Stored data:
╭──

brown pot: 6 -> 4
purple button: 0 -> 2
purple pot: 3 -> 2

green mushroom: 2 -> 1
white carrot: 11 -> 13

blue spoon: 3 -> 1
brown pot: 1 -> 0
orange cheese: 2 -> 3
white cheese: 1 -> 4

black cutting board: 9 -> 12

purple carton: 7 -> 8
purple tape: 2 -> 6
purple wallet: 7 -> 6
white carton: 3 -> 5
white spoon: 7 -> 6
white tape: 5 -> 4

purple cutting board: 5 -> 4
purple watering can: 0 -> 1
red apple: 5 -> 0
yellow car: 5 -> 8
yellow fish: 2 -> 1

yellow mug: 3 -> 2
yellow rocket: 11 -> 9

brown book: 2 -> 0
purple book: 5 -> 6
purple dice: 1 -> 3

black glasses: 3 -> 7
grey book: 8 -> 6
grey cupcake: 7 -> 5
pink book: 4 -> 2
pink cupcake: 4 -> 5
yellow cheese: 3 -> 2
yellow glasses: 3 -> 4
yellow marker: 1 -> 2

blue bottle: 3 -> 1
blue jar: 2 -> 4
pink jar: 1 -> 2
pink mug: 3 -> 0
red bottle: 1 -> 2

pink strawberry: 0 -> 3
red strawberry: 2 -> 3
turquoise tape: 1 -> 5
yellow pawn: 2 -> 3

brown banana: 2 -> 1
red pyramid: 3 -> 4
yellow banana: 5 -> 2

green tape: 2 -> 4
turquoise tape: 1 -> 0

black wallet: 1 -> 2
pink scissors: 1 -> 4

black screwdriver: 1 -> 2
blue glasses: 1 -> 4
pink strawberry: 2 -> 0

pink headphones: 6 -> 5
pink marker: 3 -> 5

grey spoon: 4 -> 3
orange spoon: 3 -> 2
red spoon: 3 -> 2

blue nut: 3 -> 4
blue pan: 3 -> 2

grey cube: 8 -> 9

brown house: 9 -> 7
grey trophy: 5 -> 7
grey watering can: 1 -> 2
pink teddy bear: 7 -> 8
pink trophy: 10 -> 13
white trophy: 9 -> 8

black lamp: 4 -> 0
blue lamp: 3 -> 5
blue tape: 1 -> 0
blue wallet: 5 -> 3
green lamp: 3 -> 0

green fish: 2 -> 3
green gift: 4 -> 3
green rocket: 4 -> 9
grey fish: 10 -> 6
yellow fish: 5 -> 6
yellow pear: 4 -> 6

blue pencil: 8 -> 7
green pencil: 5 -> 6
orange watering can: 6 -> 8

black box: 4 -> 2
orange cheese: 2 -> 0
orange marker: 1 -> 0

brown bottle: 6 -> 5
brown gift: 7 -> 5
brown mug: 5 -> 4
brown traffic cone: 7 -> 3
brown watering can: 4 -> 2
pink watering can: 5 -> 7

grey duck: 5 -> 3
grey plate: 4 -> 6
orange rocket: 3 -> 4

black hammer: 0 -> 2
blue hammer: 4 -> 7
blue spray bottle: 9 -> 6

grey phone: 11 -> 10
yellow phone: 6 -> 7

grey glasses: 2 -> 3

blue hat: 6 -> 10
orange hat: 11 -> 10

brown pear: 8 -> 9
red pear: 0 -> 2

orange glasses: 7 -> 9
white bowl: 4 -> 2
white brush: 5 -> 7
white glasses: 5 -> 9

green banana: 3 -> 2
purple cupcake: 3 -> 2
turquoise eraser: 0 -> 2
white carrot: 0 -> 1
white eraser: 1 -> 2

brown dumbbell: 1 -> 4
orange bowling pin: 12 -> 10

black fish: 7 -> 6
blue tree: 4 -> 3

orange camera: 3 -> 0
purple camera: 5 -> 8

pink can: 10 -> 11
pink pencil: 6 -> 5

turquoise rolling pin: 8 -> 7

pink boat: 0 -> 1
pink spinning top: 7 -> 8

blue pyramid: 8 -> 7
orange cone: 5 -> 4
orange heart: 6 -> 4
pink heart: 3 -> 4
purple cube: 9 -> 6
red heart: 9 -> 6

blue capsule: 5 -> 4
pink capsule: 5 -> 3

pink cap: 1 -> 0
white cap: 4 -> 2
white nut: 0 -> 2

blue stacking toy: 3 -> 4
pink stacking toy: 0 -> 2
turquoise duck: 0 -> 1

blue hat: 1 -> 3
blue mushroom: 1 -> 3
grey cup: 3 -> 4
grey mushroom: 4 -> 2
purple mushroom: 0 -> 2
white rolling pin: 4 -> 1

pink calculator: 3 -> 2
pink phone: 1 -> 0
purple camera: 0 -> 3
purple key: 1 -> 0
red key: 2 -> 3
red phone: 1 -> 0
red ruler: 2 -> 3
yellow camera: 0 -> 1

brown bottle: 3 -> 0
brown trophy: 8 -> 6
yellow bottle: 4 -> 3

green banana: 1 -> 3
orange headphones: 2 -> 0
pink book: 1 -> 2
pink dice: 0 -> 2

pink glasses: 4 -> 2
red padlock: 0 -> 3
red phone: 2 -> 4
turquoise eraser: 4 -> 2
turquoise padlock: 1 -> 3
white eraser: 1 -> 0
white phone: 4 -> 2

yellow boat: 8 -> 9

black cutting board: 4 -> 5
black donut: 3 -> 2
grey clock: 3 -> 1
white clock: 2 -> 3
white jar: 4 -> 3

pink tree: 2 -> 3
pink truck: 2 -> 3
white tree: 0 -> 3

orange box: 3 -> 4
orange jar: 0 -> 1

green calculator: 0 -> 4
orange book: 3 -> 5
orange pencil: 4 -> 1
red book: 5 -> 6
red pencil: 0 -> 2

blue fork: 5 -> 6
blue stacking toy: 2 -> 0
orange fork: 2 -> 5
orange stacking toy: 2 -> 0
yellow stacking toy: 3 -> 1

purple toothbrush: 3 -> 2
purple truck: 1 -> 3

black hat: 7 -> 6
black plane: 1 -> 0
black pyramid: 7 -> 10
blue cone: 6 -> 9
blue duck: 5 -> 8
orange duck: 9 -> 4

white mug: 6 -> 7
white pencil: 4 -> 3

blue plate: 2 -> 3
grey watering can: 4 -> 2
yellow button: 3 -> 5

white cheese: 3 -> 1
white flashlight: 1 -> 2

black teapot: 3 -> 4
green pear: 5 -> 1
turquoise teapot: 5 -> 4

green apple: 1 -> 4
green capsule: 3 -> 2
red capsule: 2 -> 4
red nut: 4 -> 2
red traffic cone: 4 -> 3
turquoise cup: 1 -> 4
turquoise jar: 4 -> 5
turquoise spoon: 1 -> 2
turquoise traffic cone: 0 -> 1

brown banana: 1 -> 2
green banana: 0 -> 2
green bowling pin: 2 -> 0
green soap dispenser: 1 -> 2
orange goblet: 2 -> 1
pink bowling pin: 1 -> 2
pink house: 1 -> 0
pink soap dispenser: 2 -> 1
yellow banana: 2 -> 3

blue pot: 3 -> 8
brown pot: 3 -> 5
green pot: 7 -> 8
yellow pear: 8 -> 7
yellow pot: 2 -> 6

╰──

Search the records above for the string "turquoise" and copy each line that holds it.

(RESPONSE TO THE TASK):
turquoise tape: 1 -> 5
turquoise tape: 1 -> 0
turquoise eraser: 0 -> 2
turquoise rolling pin: 8 -> 7
turquoise duck: 0 -> 1
turquoise eraser: 4 -> 2
turquoise padlock: 1 -> 3
turquoise teapot: 5 -> 4
turquoise cup: 1 -> 4
turquoise jar: 4 -> 5
turquoise spoon: 1 -> 2
turquoise traffic cone: 0 -> 1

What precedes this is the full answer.